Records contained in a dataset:
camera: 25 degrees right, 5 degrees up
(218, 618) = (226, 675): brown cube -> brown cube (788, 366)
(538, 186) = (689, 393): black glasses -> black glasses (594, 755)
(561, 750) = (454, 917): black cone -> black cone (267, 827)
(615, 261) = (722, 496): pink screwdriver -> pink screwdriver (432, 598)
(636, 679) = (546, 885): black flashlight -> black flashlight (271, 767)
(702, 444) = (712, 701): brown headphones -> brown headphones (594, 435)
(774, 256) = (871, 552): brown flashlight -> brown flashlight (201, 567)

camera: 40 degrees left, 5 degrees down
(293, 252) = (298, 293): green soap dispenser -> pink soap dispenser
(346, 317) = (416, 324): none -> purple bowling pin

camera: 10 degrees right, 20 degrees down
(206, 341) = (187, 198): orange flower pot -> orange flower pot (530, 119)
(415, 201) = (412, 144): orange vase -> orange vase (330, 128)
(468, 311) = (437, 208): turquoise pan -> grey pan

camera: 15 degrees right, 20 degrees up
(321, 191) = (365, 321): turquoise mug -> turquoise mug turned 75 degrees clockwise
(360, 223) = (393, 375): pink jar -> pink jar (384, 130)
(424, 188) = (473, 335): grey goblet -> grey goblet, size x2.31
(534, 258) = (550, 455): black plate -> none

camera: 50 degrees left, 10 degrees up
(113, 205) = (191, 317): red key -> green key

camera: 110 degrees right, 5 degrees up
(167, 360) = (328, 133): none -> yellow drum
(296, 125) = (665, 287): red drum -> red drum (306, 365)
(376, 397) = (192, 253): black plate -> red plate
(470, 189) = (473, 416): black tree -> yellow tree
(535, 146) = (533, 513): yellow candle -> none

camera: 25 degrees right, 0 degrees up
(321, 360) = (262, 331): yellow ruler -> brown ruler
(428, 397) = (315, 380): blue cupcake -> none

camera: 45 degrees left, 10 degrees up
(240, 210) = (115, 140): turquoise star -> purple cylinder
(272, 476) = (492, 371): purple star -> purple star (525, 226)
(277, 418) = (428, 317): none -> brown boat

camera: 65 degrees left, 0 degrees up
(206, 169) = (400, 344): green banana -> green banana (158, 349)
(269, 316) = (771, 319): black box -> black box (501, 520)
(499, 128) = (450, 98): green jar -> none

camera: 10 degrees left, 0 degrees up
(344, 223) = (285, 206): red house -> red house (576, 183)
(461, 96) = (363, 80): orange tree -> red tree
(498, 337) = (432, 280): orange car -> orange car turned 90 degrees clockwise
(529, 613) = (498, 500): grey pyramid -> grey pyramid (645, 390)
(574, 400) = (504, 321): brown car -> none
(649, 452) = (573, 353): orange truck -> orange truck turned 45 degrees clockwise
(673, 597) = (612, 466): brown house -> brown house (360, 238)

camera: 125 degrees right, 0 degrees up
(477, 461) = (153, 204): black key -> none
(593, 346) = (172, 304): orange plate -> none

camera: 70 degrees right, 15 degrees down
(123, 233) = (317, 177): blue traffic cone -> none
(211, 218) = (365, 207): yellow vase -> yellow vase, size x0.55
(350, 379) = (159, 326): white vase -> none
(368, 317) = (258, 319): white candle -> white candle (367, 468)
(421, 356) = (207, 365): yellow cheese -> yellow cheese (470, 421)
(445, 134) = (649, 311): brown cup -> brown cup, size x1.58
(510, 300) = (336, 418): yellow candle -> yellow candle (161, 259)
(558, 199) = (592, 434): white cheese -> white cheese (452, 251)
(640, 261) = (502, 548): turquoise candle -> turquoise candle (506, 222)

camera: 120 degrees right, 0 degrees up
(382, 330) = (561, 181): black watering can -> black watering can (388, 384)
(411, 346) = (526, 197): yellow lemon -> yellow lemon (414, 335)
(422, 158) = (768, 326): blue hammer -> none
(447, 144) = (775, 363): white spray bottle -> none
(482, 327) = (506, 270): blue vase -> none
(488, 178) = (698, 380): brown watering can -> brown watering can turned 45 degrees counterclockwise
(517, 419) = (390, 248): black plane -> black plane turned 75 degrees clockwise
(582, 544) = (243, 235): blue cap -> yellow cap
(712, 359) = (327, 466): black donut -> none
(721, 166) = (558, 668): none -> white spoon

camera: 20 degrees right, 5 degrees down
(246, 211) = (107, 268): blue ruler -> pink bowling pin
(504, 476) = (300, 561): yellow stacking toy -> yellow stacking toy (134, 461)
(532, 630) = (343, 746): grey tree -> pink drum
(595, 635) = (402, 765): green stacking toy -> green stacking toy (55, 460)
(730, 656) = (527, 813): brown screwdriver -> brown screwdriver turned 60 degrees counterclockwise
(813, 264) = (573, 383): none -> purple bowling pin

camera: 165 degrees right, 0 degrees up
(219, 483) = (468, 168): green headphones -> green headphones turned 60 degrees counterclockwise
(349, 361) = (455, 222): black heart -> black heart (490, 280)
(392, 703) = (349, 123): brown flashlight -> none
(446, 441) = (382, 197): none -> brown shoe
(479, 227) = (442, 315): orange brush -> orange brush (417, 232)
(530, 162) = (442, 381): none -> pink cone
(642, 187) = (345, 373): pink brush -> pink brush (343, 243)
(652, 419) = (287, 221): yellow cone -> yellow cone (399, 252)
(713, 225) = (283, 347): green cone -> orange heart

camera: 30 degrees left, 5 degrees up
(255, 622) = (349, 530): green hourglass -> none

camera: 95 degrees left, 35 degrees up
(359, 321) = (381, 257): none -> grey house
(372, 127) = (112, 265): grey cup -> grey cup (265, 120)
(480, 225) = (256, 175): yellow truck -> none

--- WORK TO COMPLETE ---
Transcribe the full set of records precisely.

--- EXERCISE OUTPUT ---
camera: 25 degrees right, 5 degrees up
(218, 618) = (226, 675): brown cube -> brown cube (788, 366)
(538, 186) = (689, 393): black glasses -> black glasses (594, 755)
(561, 750) = (454, 917): black cone -> black cone (267, 827)
(615, 261) = (722, 496): pink screwdriver -> pink screwdriver (432, 598)
(636, 679) = (546, 885): black flashlight -> black flashlight (271, 767)
(702, 444) = (712, 701): brown headphones -> brown headphones (594, 435)
(774, 256) = (871, 552): brown flashlight -> brown flashlight (201, 567)

camera: 40 degrees left, 5 degrees down
(293, 252) = (298, 293): green soap dispenser -> pink soap dispenser
(346, 317) = (416, 324): none -> purple bowling pin

camera: 10 degrees right, 20 degrees down
(206, 341) = (187, 198): orange flower pot -> orange flower pot (530, 119)
(415, 201) = (412, 144): orange vase -> orange vase (330, 128)
(468, 311) = (437, 208): turquoise pan -> grey pan

camera: 15 degrees right, 20 degrees up
(321, 191) = (365, 321): turquoise mug -> turquoise mug turned 75 degrees clockwise
(360, 223) = (393, 375): pink jar -> pink jar (384, 130)
(424, 188) = (473, 335): grey goblet -> grey goblet, size x2.31
(534, 258) = (550, 455): black plate -> none

camera: 50 degrees left, 10 degrees up
(113, 205) = (191, 317): red key -> green key

camera: 110 degrees right, 5 degrees up
(167, 360) = (328, 133): none -> yellow drum
(296, 125) = (665, 287): red drum -> red drum (306, 365)
(376, 397) = (192, 253): black plate -> red plate
(470, 189) = (473, 416): black tree -> yellow tree
(535, 146) = (533, 513): yellow candle -> none

camera: 25 degrees right, 0 degrees up
(321, 360) = (262, 331): yellow ruler -> brown ruler
(428, 397) = (315, 380): blue cupcake -> none

camera: 45 degrees left, 10 degrees up
(240, 210) = (115, 140): turquoise star -> purple cylinder
(272, 476) = (492, 371): purple star -> purple star (525, 226)
(277, 418) = (428, 317): none -> brown boat

camera: 65 degrees left, 0 degrees up
(206, 169) = (400, 344): green banana -> green banana (158, 349)
(269, 316) = (771, 319): black box -> black box (501, 520)
(499, 128) = (450, 98): green jar -> none

camera: 10 degrees left, 0 degrees up
(344, 223) = (285, 206): red house -> red house (576, 183)
(461, 96) = (363, 80): orange tree -> red tree
(498, 337) = (432, 280): orange car -> orange car turned 90 degrees clockwise
(529, 613) = (498, 500): grey pyramid -> grey pyramid (645, 390)
(574, 400) = (504, 321): brown car -> none
(649, 452) = (573, 353): orange truck -> orange truck turned 45 degrees clockwise
(673, 597) = (612, 466): brown house -> brown house (360, 238)

camera: 125 degrees right, 0 degrees up
(477, 461) = (153, 204): black key -> none
(593, 346) = (172, 304): orange plate -> none

camera: 70 degrees right, 15 degrees down
(123, 233) = (317, 177): blue traffic cone -> none
(211, 218) = (365, 207): yellow vase -> yellow vase, size x0.55
(350, 379) = (159, 326): white vase -> none
(368, 317) = (258, 319): white candle -> white candle (367, 468)
(421, 356) = (207, 365): yellow cheese -> yellow cheese (470, 421)
(445, 134) = (649, 311): brown cup -> brown cup, size x1.58
(510, 300) = (336, 418): yellow candle -> yellow candle (161, 259)
(558, 199) = (592, 434): white cheese -> white cheese (452, 251)
(640, 261) = (502, 548): turquoise candle -> turquoise candle (506, 222)

camera: 120 degrees right, 0 degrees up
(382, 330) = (561, 181): black watering can -> black watering can (388, 384)
(411, 346) = (526, 197): yellow lemon -> yellow lemon (414, 335)
(422, 158) = (768, 326): blue hammer -> none
(447, 144) = (775, 363): white spray bottle -> none
(482, 327) = (506, 270): blue vase -> none
(488, 178) = (698, 380): brown watering can -> brown watering can turned 45 degrees counterclockwise
(517, 419) = (390, 248): black plane -> black plane turned 75 degrees clockwise
(582, 544) = (243, 235): blue cap -> yellow cap
(712, 359) = (327, 466): black donut -> none
(721, 166) = (558, 668): none -> white spoon

camera: 20 degrees right, 5 degrees down
(246, 211) = (107, 268): blue ruler -> pink bowling pin
(504, 476) = (300, 561): yellow stacking toy -> yellow stacking toy (134, 461)
(532, 630) = (343, 746): grey tree -> pink drum
(595, 635) = (402, 765): green stacking toy -> green stacking toy (55, 460)
(730, 656) = (527, 813): brown screwdriver -> brown screwdriver turned 60 degrees counterclockwise
(813, 264) = (573, 383): none -> purple bowling pin

camera: 165 degrees right, 0 degrees up
(219, 483) = (468, 168): green headphones -> green headphones turned 60 degrees counterclockwise
(349, 361) = (455, 222): black heart -> black heart (490, 280)
(392, 703) = (349, 123): brown flashlight -> none
(446, 441) = (382, 197): none -> brown shoe
(479, 227) = (442, 315): orange brush -> orange brush (417, 232)
(530, 162) = (442, 381): none -> pink cone
(642, 187) = (345, 373): pink brush -> pink brush (343, 243)
(652, 419) = (287, 221): yellow cone -> yellow cone (399, 252)
(713, 225) = (283, 347): green cone -> orange heart

camera: 30 degrees left, 5 degrees up
(255, 622) = (349, 530): green hourglass -> none

camera: 95 degrees left, 35 degrees up
(359, 321) = (381, 257): none -> grey house
(372, 127) = (112, 265): grey cup -> grey cup (265, 120)
(480, 225) = (256, 175): yellow truck -> none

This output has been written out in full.